In the listing below, find each line with the string "right" and return it.

**** EXERCISE MATERIALS ****

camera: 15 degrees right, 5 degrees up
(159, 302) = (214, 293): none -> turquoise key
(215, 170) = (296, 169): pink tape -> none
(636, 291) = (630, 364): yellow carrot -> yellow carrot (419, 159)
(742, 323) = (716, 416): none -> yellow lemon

****
**** EXERCISE MATERIALS ****

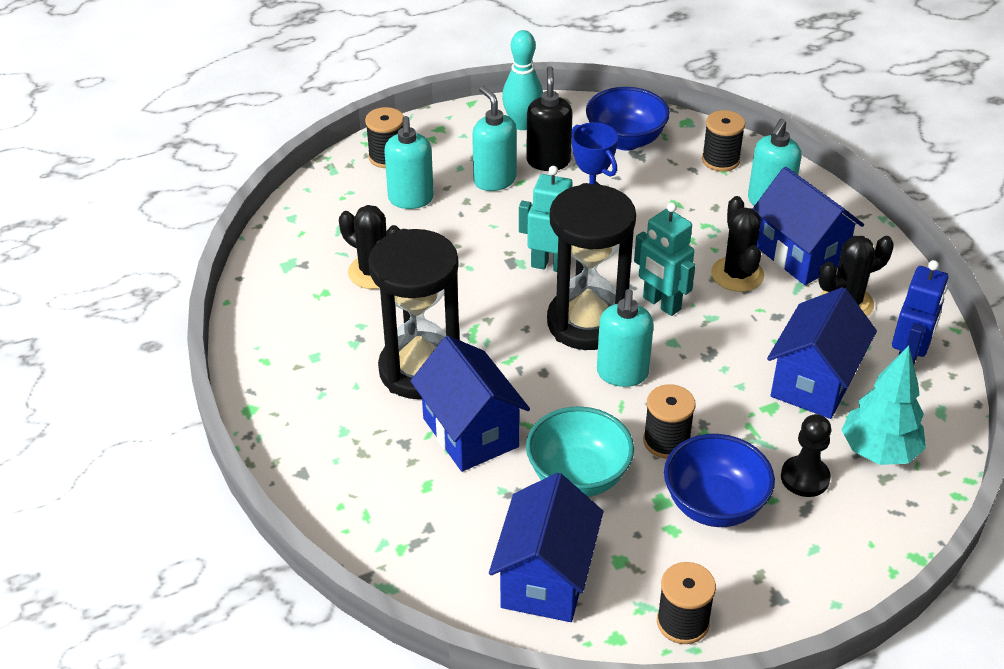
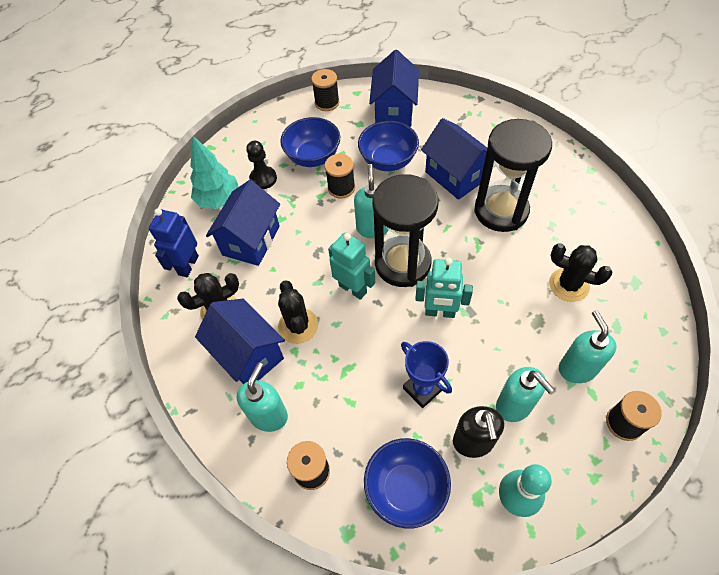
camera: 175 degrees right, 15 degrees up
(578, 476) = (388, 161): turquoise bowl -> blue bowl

****
**** EXERCISE MATERIALS ****

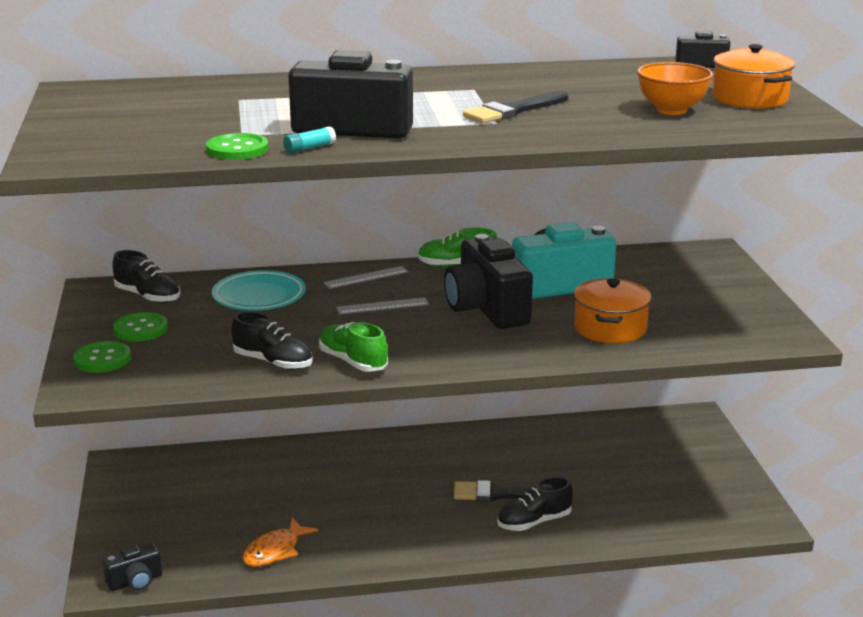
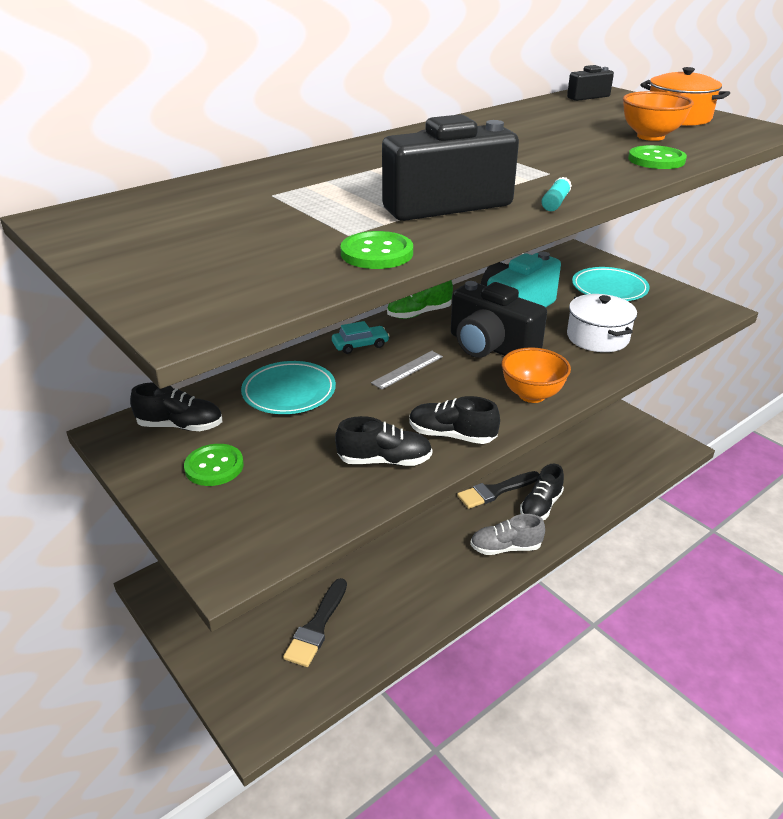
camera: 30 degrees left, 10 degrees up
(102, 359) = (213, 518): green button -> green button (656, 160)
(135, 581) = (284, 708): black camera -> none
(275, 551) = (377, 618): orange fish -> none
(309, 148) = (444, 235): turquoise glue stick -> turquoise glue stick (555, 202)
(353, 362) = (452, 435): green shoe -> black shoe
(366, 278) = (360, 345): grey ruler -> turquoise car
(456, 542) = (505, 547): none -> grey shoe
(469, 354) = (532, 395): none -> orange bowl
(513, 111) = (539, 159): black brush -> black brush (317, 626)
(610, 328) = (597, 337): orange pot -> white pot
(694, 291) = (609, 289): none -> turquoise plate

****

| OUTPUT |
camera: 15 degrees right, 5 degrees up
camera: 175 degrees right, 15 degrees up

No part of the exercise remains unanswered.